Collected data entries
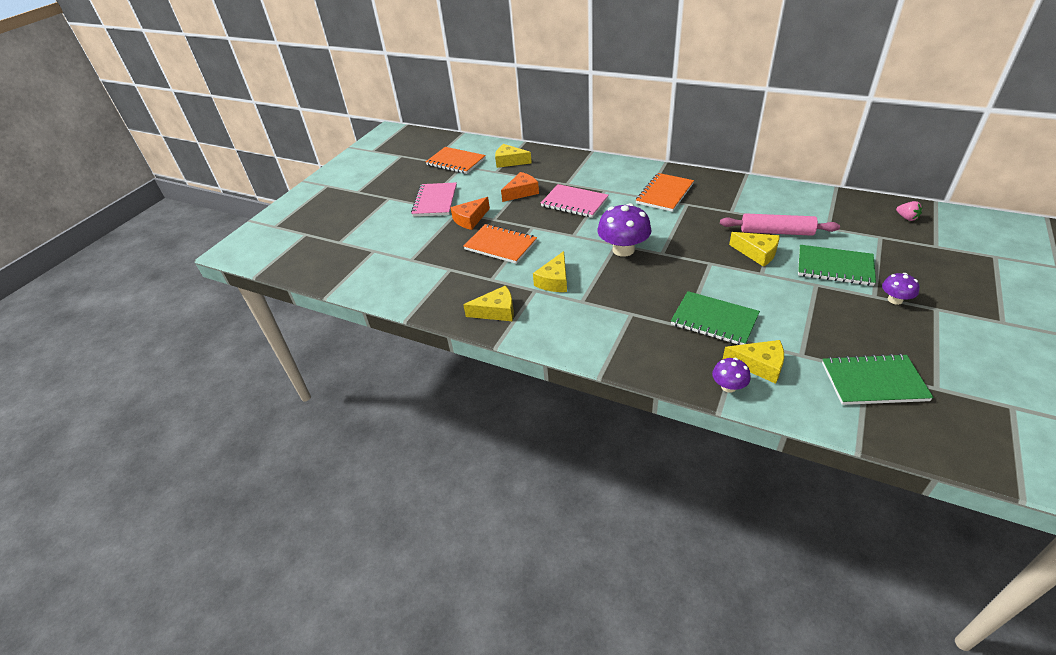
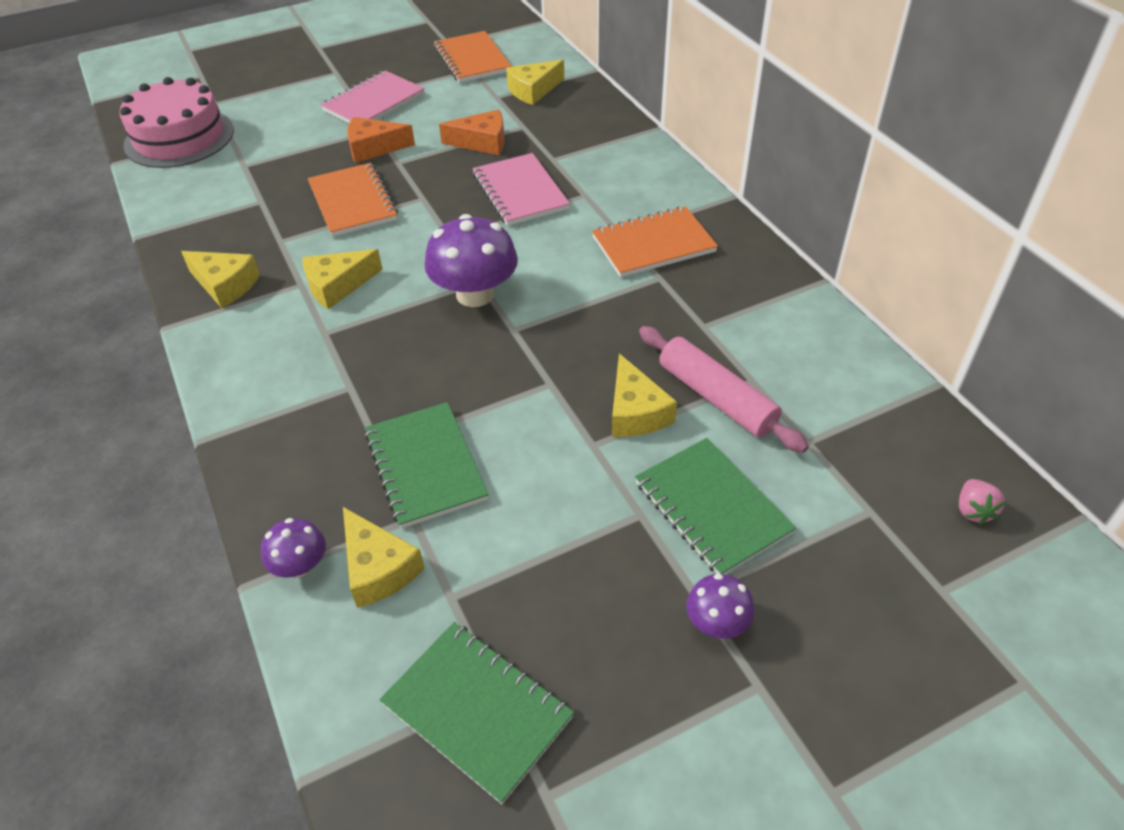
camera: 35 degrees right, 5 degrees up
(347, 266) = (179, 137): none -> pink cake
(509, 161) = (533, 90): yellow cheese -> yellow cheese turned 90 degrees counterclockwise

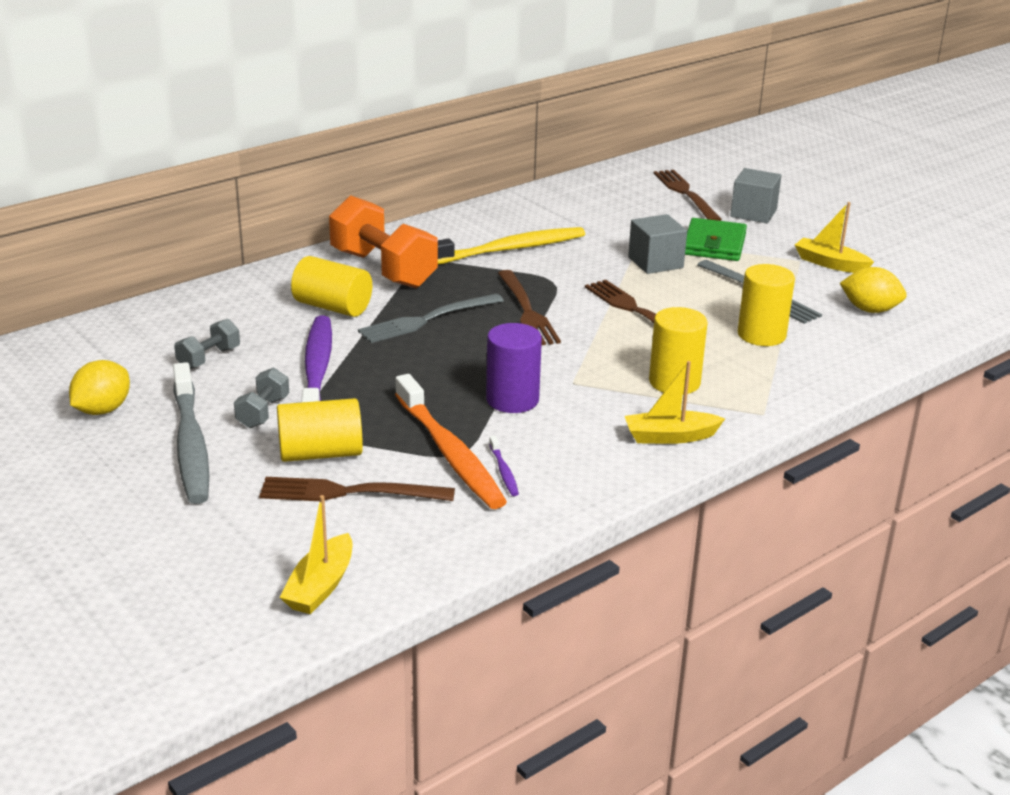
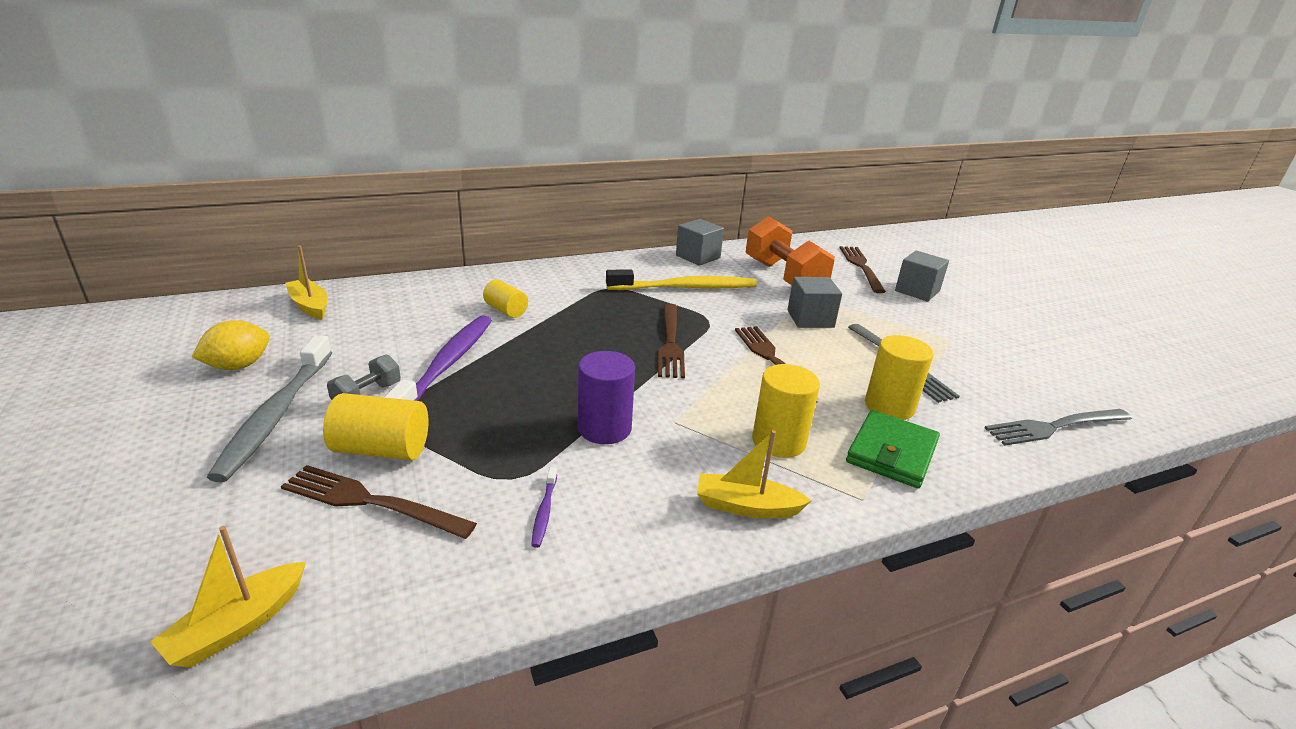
camera: 15 degrees right, 0 degrees up
(209, 358) = (368, 336): grey dumbbell -> none
(332, 307) = (506, 310): yellow cylinder -> yellow cylinder, size x0.66
(383, 269) = (570, 287): orange dumbbell -> orange dumbbell (783, 277)
(426, 320) = (576, 335): grey fork -> grey fork (1054, 427)
(449, 453) = (504, 476): orange toothbrush -> none
(501, 210) = (698, 257): none -> grey cube
(714, 244) = (871, 312): green wallet -> green wallet (891, 453)
(830, 264) = (980, 347): yellow boat -> yellow boat (310, 306)
(870, 310) = (1012, 400): yellow lemon -> none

WORK TO BE COMPLETED.
What is needed is a copy of every line above in which "grey" appears.

RESPONSE AREA.
(209, 358) = (368, 336): grey dumbbell -> none
(426, 320) = (576, 335): grey fork -> grey fork (1054, 427)
(501, 210) = (698, 257): none -> grey cube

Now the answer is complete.